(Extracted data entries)
# # #

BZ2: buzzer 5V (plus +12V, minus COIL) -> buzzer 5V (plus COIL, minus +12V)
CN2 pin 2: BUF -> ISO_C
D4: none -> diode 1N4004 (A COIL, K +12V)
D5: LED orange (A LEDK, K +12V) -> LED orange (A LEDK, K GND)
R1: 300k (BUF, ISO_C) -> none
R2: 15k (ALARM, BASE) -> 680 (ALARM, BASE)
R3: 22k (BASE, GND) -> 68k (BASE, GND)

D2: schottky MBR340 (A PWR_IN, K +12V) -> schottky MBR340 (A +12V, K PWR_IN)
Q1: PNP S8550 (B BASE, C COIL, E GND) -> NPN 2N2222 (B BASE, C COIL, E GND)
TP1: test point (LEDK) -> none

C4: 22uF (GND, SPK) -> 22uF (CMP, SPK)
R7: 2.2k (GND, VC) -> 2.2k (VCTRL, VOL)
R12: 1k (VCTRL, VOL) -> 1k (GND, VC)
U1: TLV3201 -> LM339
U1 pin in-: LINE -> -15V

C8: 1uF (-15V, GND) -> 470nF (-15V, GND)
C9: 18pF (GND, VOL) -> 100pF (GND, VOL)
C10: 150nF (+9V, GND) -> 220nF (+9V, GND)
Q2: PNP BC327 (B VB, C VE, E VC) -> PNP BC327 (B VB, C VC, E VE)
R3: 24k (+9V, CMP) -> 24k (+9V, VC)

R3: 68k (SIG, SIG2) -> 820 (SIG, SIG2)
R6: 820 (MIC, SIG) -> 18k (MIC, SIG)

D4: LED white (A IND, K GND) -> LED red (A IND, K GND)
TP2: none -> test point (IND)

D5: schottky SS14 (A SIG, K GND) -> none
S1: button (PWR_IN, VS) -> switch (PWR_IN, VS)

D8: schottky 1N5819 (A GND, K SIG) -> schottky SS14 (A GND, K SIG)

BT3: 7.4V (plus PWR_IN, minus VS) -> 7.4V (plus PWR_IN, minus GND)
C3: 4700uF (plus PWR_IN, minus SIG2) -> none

# # #

What is expected: Repeat the data verbatim.

Task output:
BZ2: buzzer 5V (plus +12V, minus COIL) -> buzzer 5V (plus COIL, minus +12V)
CN2 pin 2: BUF -> ISO_C
D4: none -> diode 1N4004 (A COIL, K +12V)
D5: LED orange (A LEDK, K +12V) -> LED orange (A LEDK, K GND)
R1: 300k (BUF, ISO_C) -> none
R2: 15k (ALARM, BASE) -> 680 (ALARM, BASE)
R3: 22k (BASE, GND) -> 68k (BASE, GND)

D2: schottky MBR340 (A PWR_IN, K +12V) -> schottky MBR340 (A +12V, K PWR_IN)
Q1: PNP S8550 (B BASE, C COIL, E GND) -> NPN 2N2222 (B BASE, C COIL, E GND)
TP1: test point (LEDK) -> none

C4: 22uF (GND, SPK) -> 22uF (CMP, SPK)
R7: 2.2k (GND, VC) -> 2.2k (VCTRL, VOL)
R12: 1k (VCTRL, VOL) -> 1k (GND, VC)
U1: TLV3201 -> LM339
U1 pin in-: LINE -> -15V

C8: 1uF (-15V, GND) -> 470nF (-15V, GND)
C9: 18pF (GND, VOL) -> 100pF (GND, VOL)
C10: 150nF (+9V, GND) -> 220nF (+9V, GND)
Q2: PNP BC327 (B VB, C VE, E VC) -> PNP BC327 (B VB, C VC, E VE)
R3: 24k (+9V, CMP) -> 24k (+9V, VC)

R3: 68k (SIG, SIG2) -> 820 (SIG, SIG2)
R6: 820 (MIC, SIG) -> 18k (MIC, SIG)

D4: LED white (A IND, K GND) -> LED red (A IND, K GND)
TP2: none -> test point (IND)

D5: schottky SS14 (A SIG, K GND) -> none
S1: button (PWR_IN, VS) -> switch (PWR_IN, VS)

D8: schottky 1N5819 (A GND, K SIG) -> schottky SS14 (A GND, K SIG)

BT3: 7.4V (plus PWR_IN, minus VS) -> 7.4V (plus PWR_IN, minus GND)
C3: 4700uF (plus PWR_IN, minus SIG2) -> none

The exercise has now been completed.